> **Raw data**:

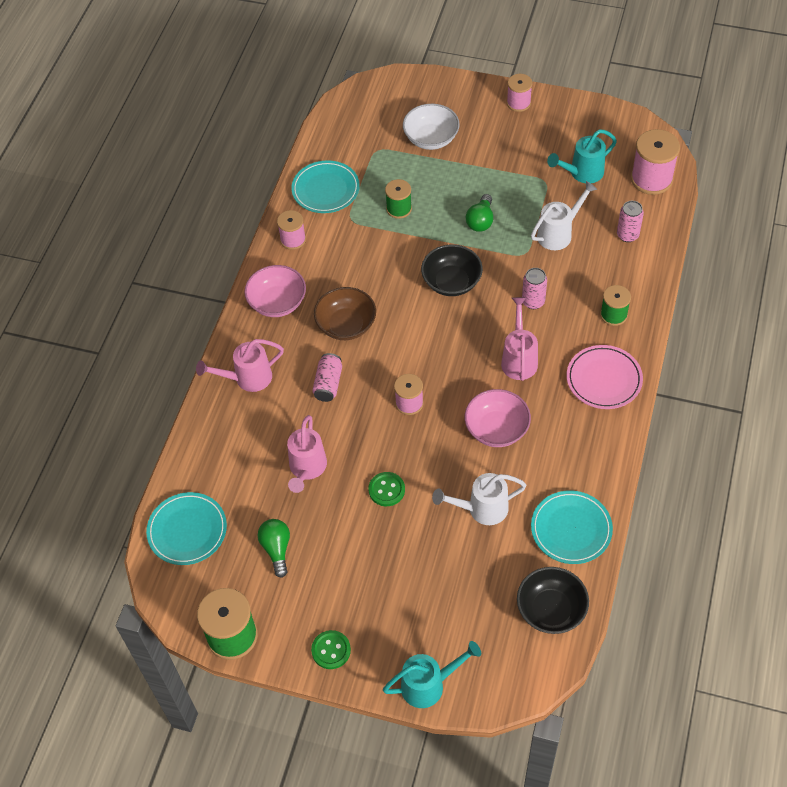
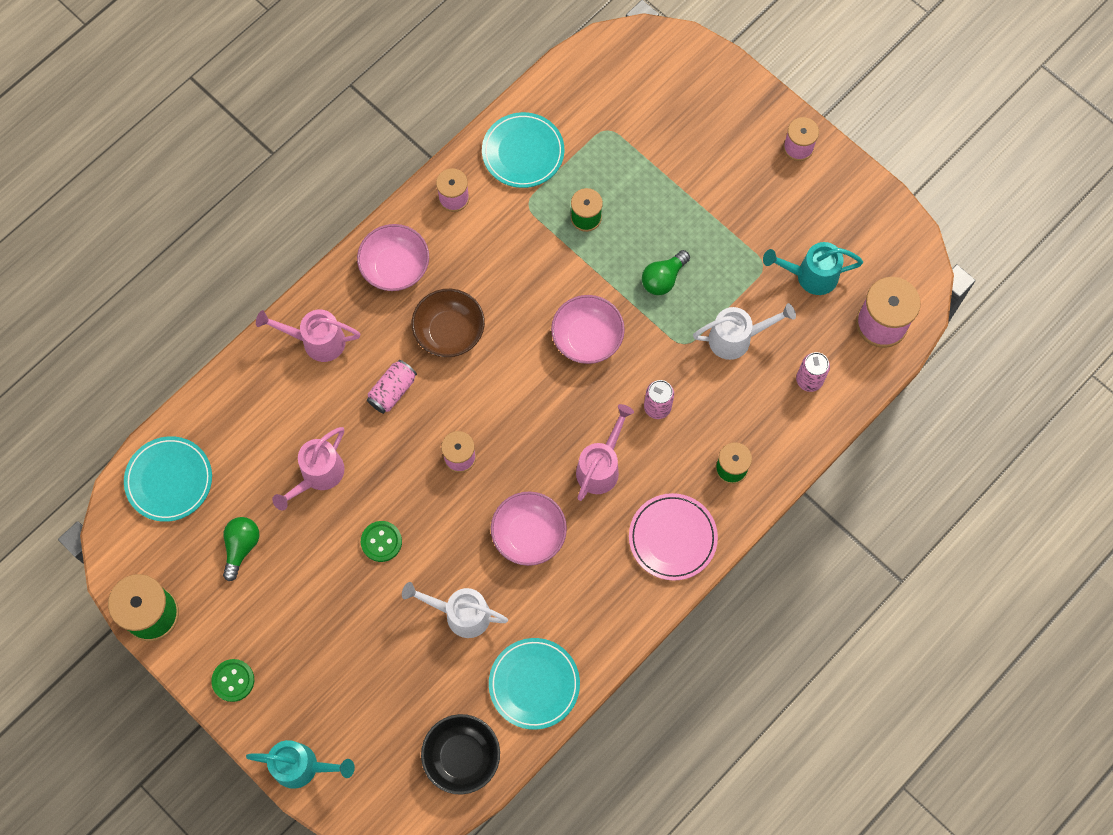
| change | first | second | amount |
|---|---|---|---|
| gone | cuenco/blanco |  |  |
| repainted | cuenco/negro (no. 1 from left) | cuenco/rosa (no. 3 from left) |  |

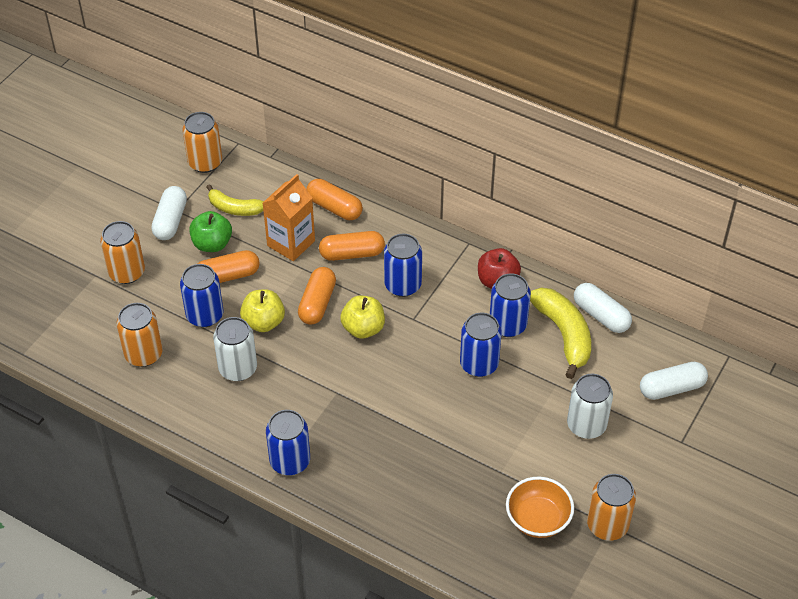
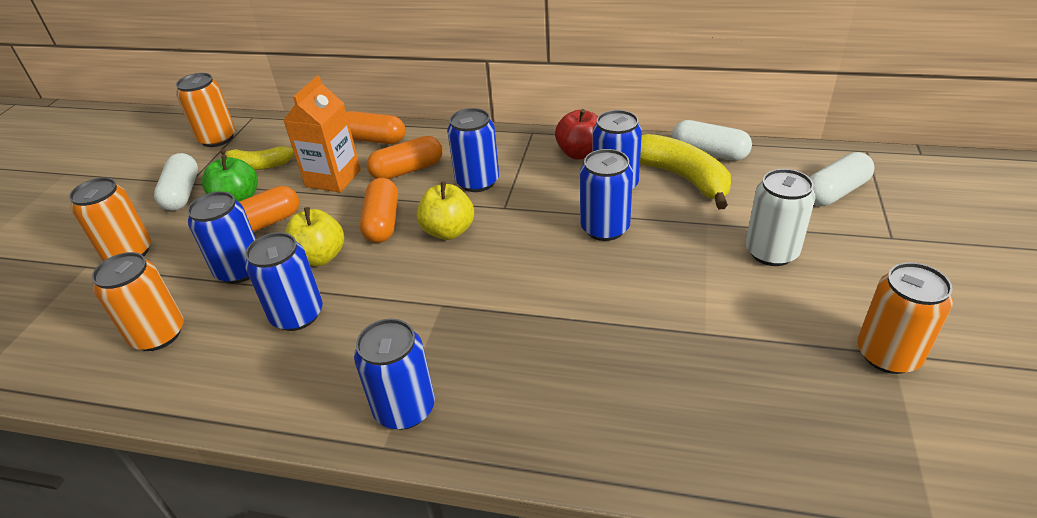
| change | first | second | amount |
|---|---|---|---|
| repainted | lata/blanco (no. 1 from left) | lata/azul (no. 2 from left) |  |
| gone | cuenco/naranja |  |  |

> **About this task**: Exactly as they appear above, write out all the entries, without pictures.

> **Exercise result**:
| change | first | second | amount |
|---|---|---|---|
| gone | cuenco/blanco |  |  |
| repainted | cuenco/negro (no. 1 from left) | cuenco/rosa (no. 3 from left) |  |

| change | first | second | amount |
|---|---|---|---|
| repainted | lata/blanco (no. 1 from left) | lata/azul (no. 2 from left) |  |
| gone | cuenco/naranja |  |  |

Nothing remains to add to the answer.